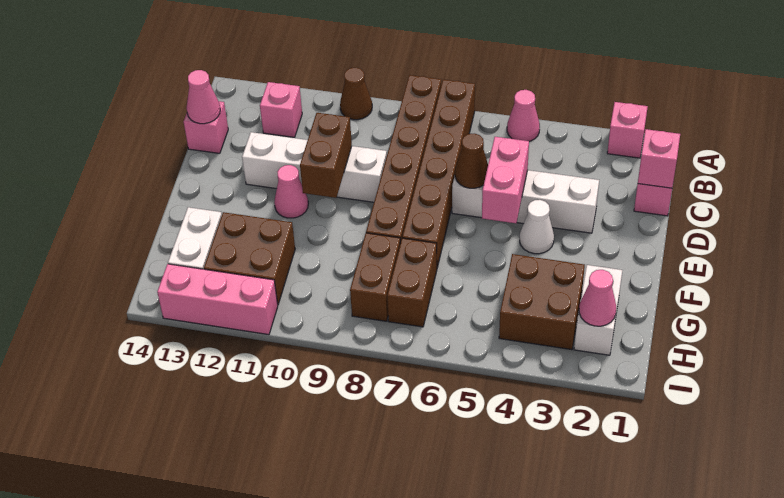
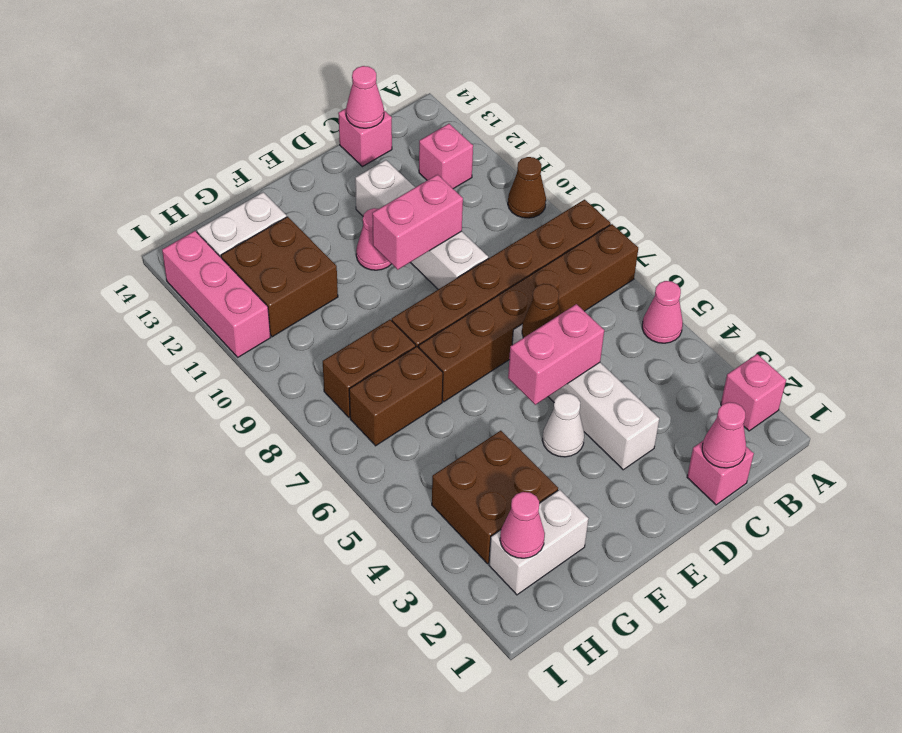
pink brick C1 level 2 -> pink cone C1 level 2
brown brick D10:E10 level 2 -> pink brick D10:E10 level 2

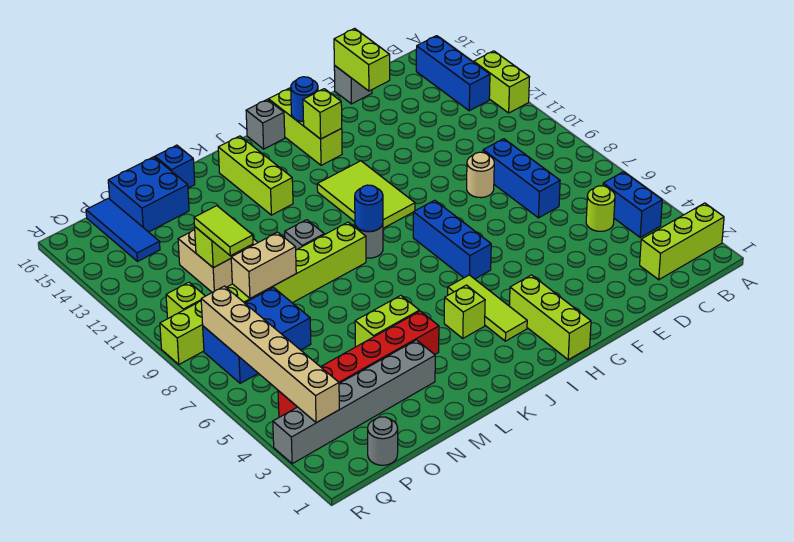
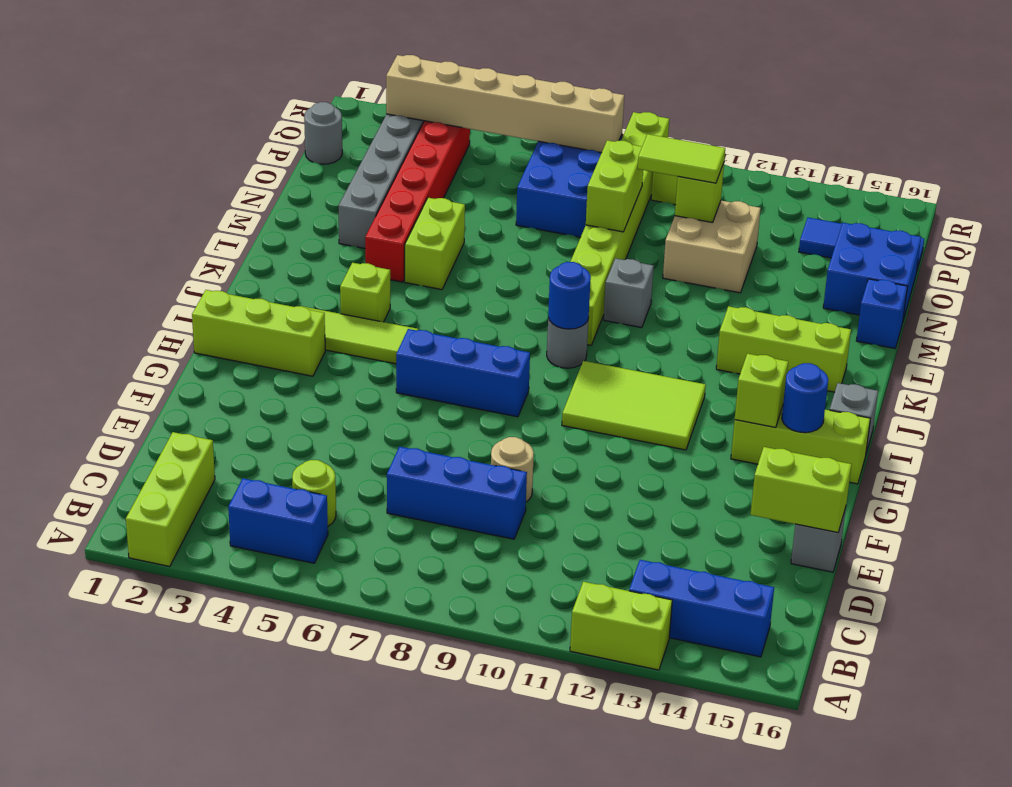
tan brick N9:O9 level 2 -> lime brick N9:O9 level 2

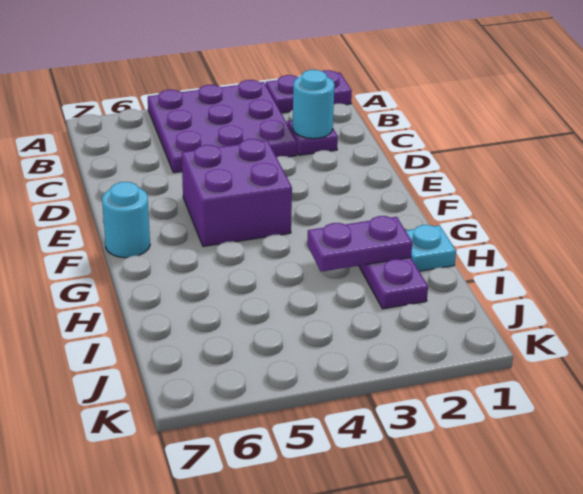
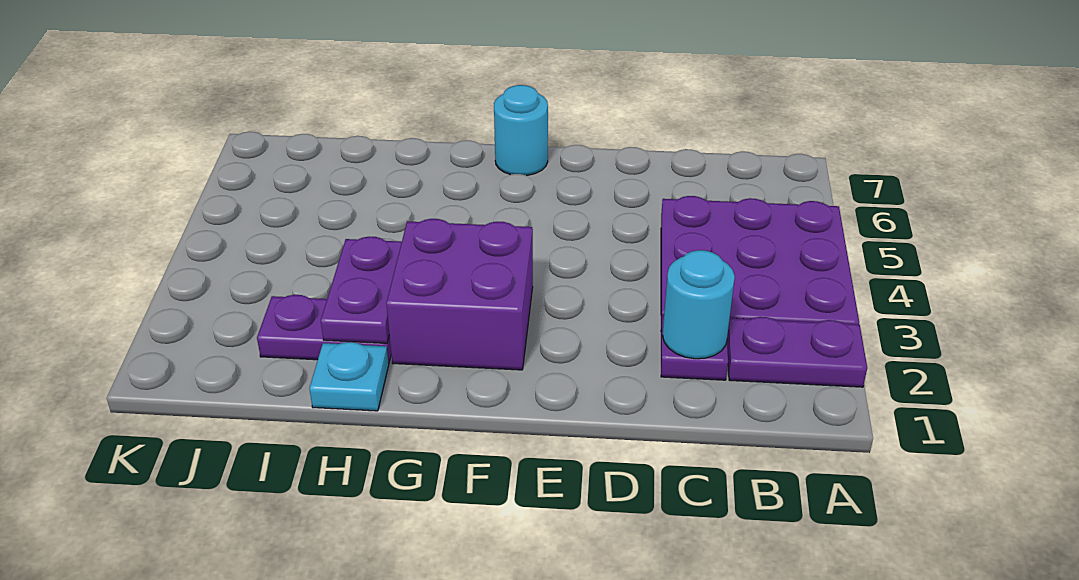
purple plate A1:A2 level 1 -> purple plate A2:B2 level 1
purple brick E4:F5 level 1 -> purple brick F2:G3 level 1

•••••

*What is needed:*
Find "purple plate A1:A2" in the records. Copy its line and every line after it, exactly, through the last one.

*Result below:*
purple plate A1:A2 level 1 -> purple plate A2:B2 level 1
purple brick E4:F5 level 1 -> purple brick F2:G3 level 1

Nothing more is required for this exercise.